### ENTRIES SUPPLIED
┄┄┄┄┄┄┄┄┄┄┄┄┄┄┄┄┄┄┄┄
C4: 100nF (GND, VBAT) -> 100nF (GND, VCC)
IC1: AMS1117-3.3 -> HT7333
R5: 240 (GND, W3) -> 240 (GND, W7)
┄┄┄┄┄┄┄┄┄┄┄┄┄┄┄┄┄┄┄┄
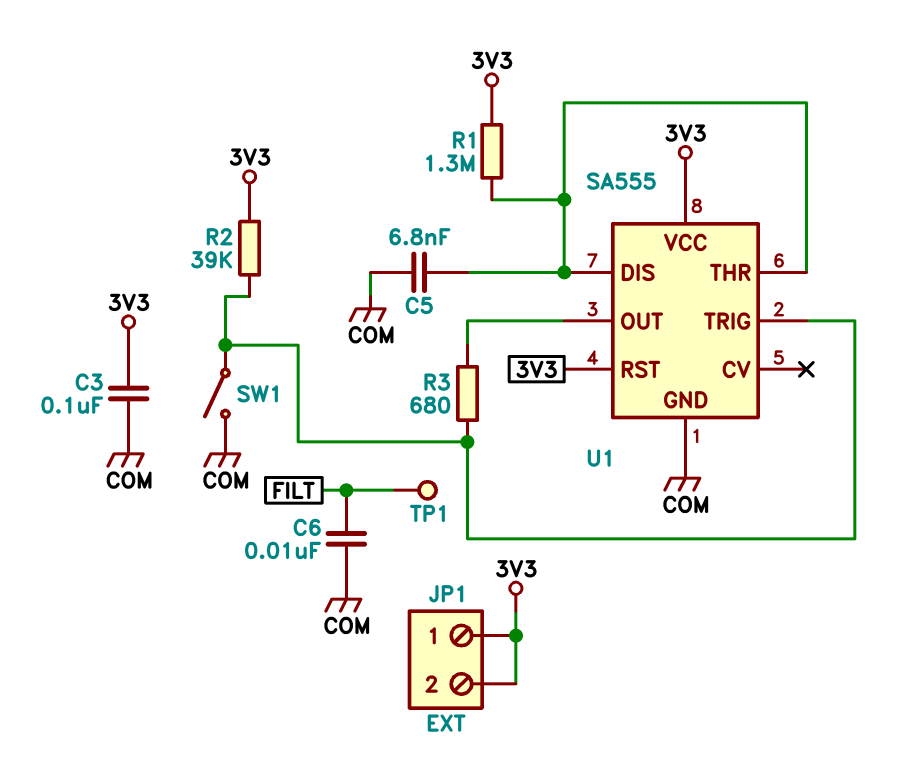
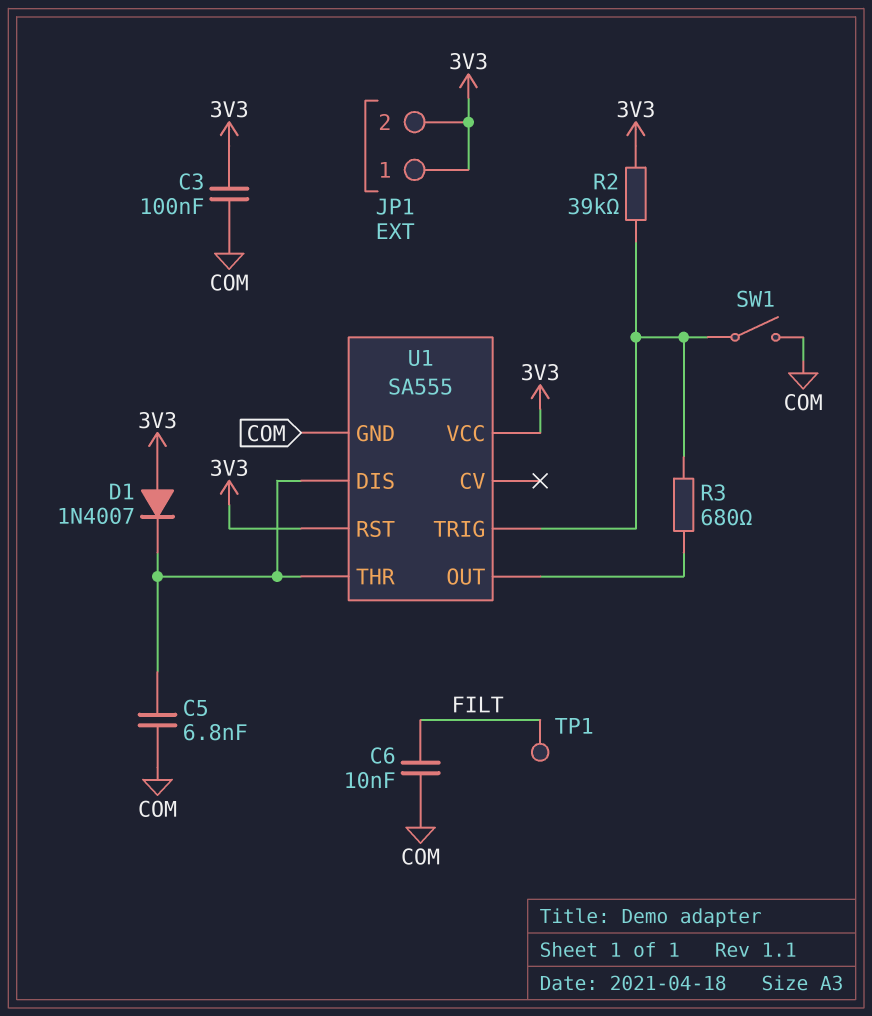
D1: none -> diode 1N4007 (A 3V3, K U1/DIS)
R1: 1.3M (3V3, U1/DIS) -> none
┄┄┄┄┄┄┄┄┄┄┄┄┄┄┄┄┄┄┄┄
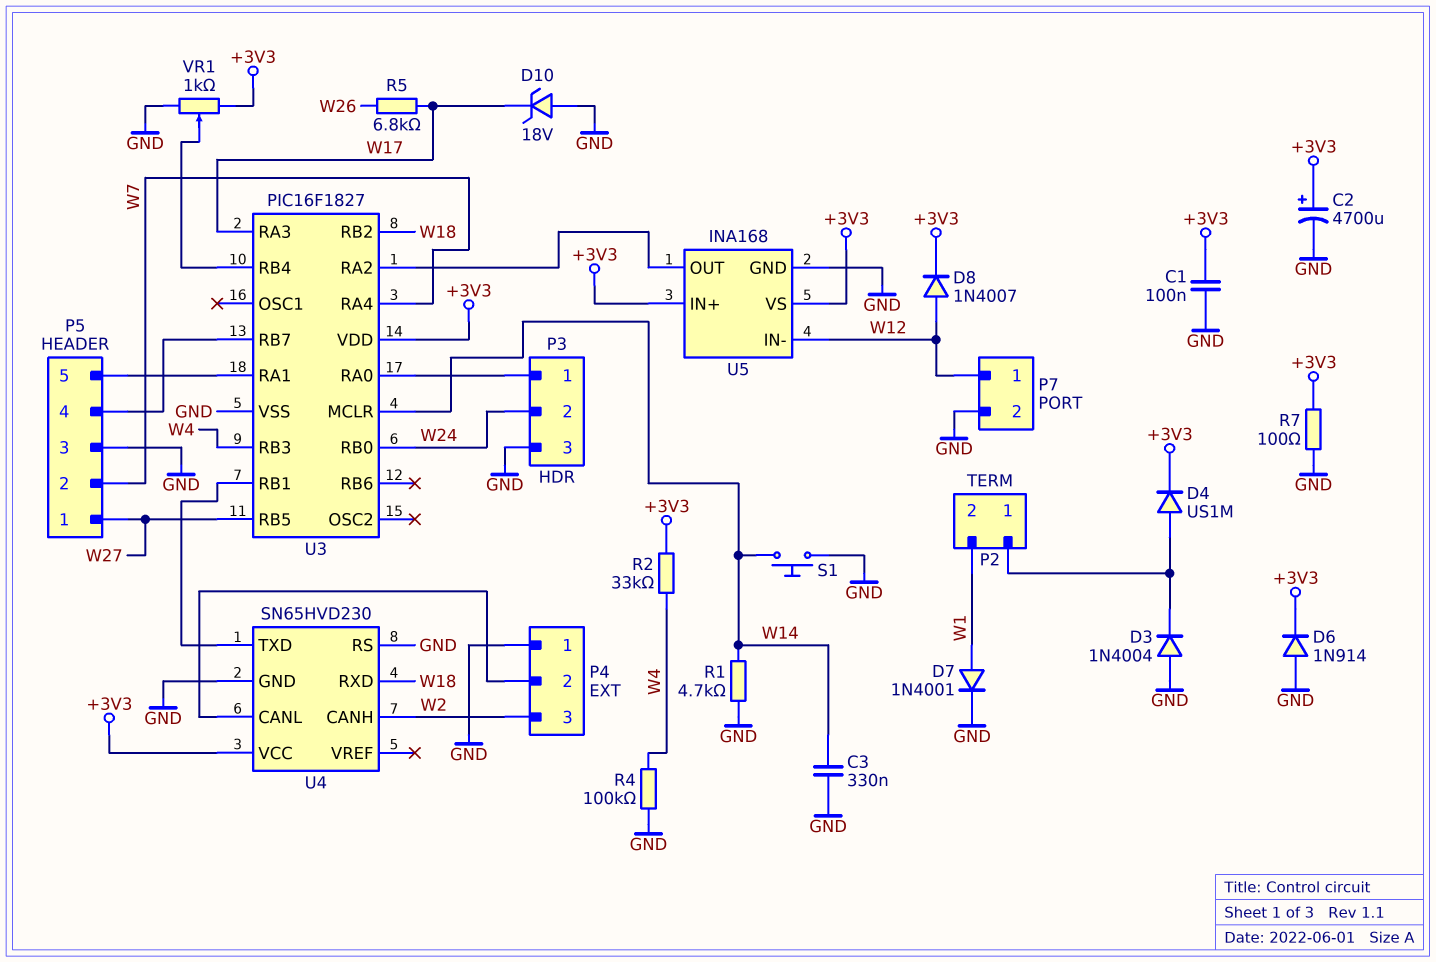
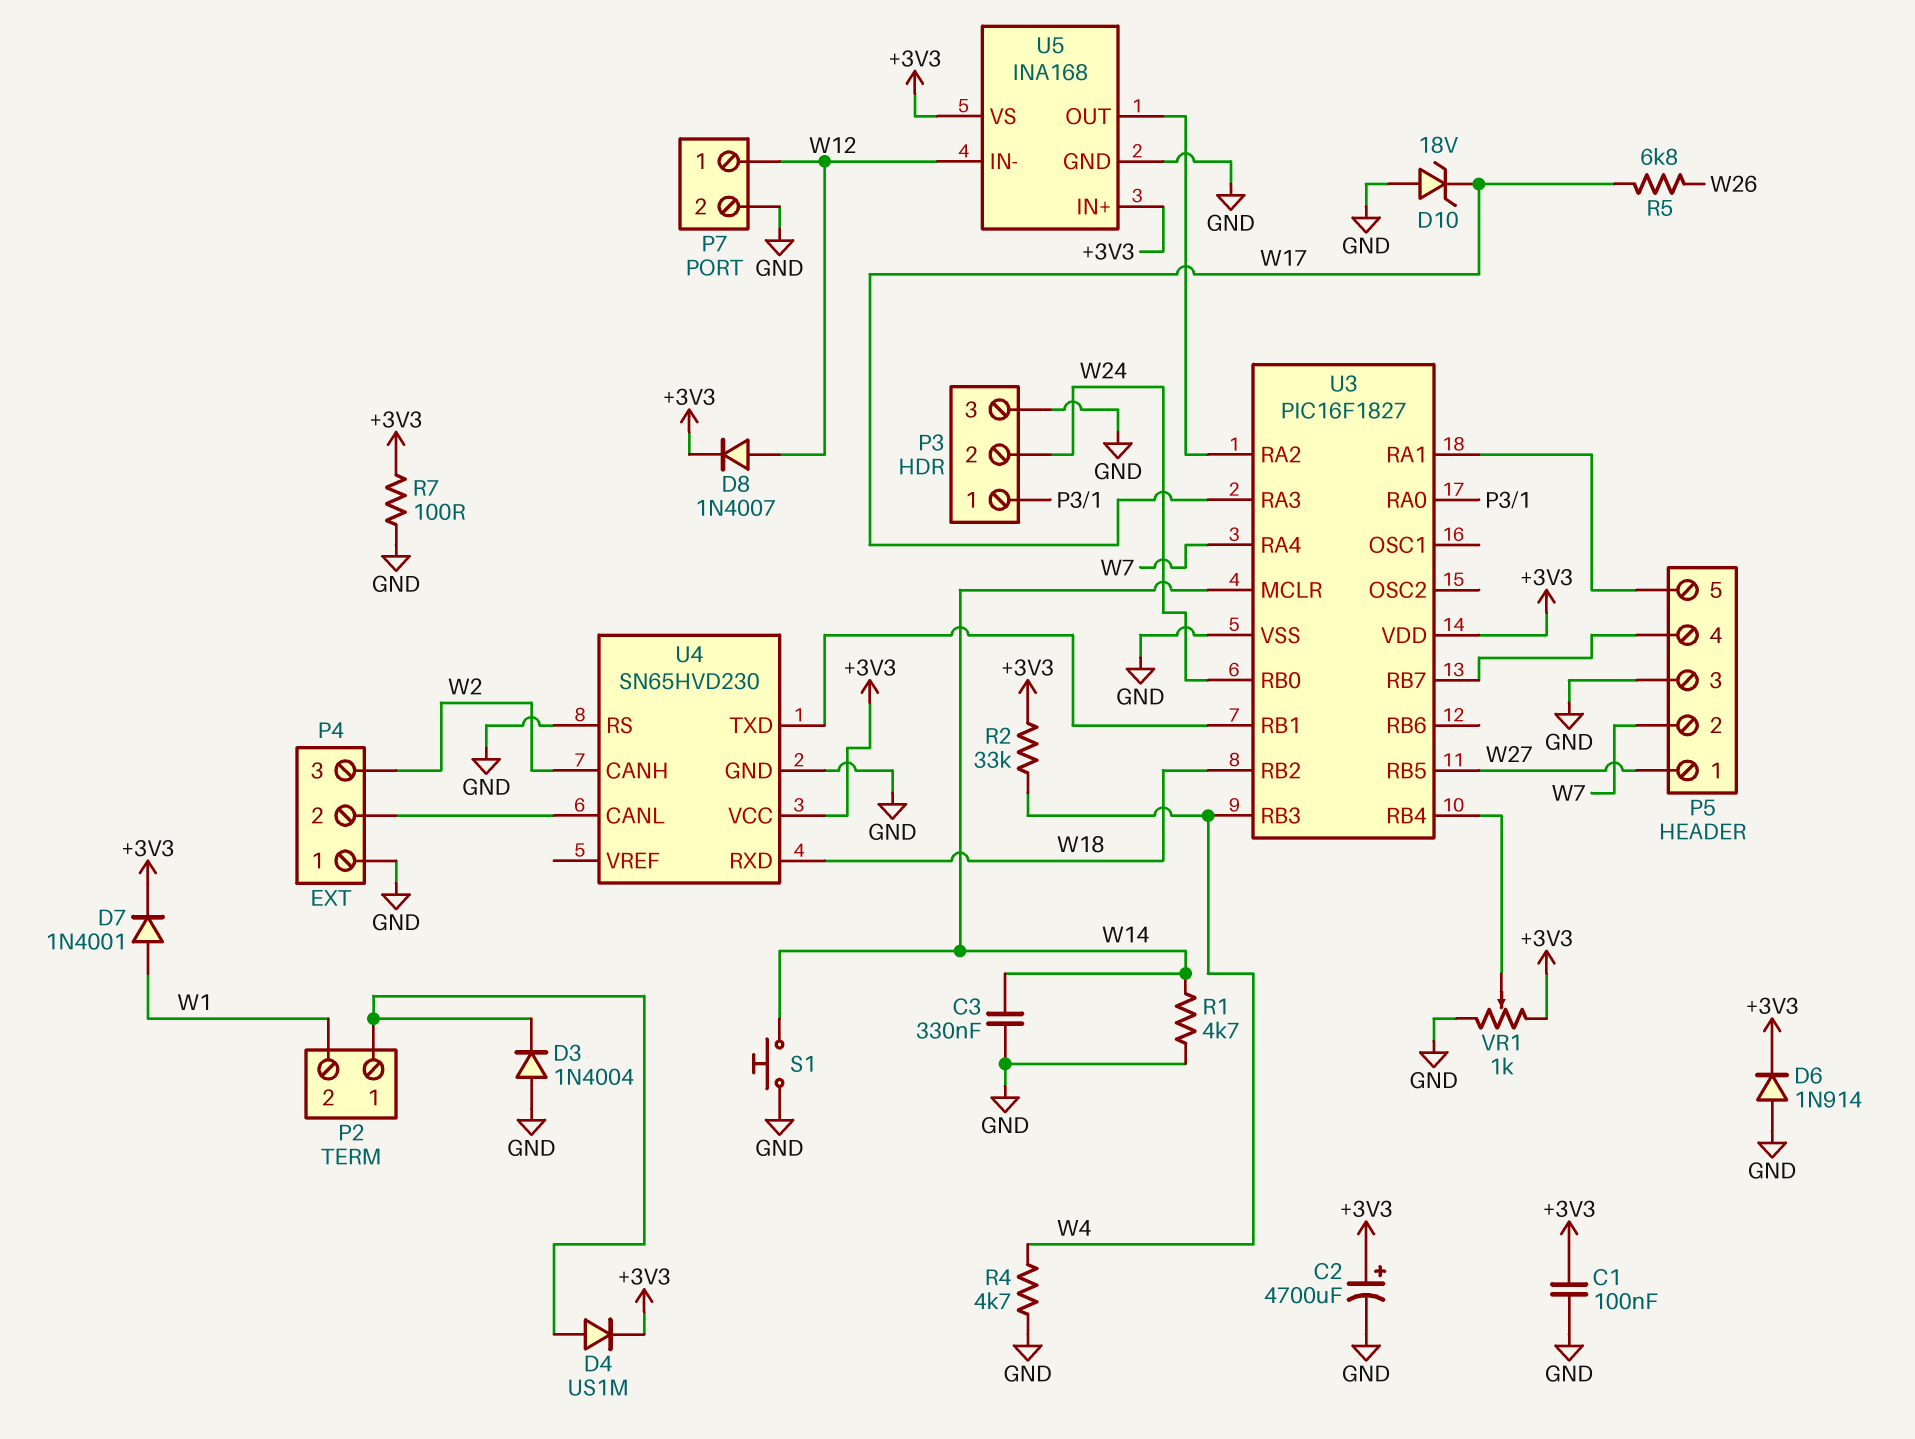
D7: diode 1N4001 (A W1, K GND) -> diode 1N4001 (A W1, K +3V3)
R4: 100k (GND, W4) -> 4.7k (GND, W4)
┄┄┄┄┄┄┄┄┄┄┄┄┄┄┄┄┄┄┄┄
### THE TASK
Looking at the listing above, count the lines that contain "none" and give nothing but the number.

### PROBLEM SOLUTION
2